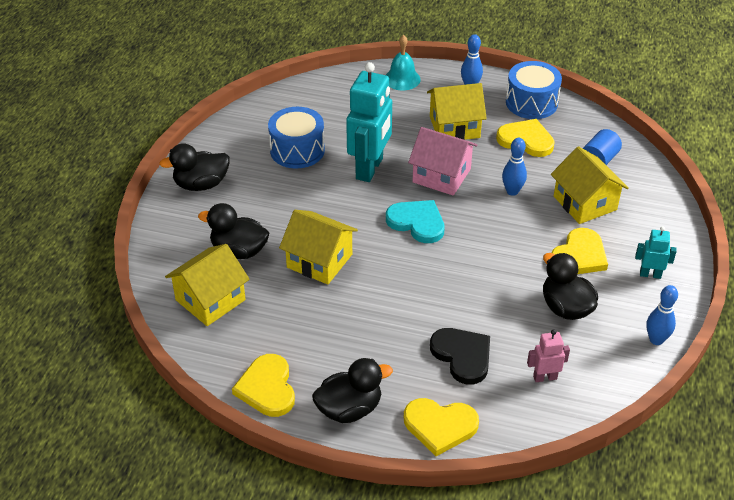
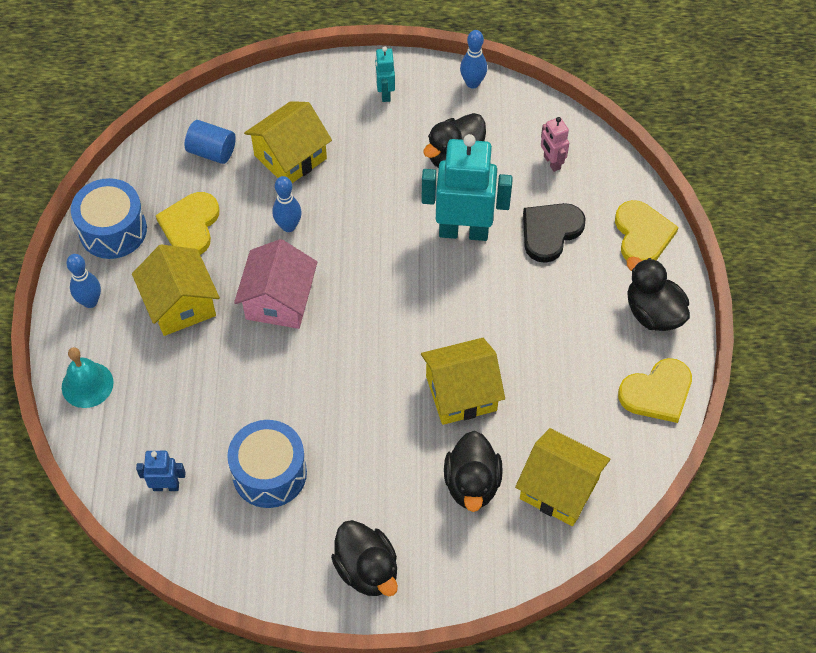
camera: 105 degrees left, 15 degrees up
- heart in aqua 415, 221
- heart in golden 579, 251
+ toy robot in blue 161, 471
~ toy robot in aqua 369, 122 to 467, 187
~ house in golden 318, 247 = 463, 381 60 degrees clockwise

------------------------

The result consists of the line with "- heart in aqua 415, 221" through the last line of the entries above, repeated exactly and with nothing else.

- heart in aqua 415, 221
- heart in golden 579, 251
+ toy robot in blue 161, 471
~ toy robot in aqua 369, 122 to 467, 187
~ house in golden 318, 247 = 463, 381 60 degrees clockwise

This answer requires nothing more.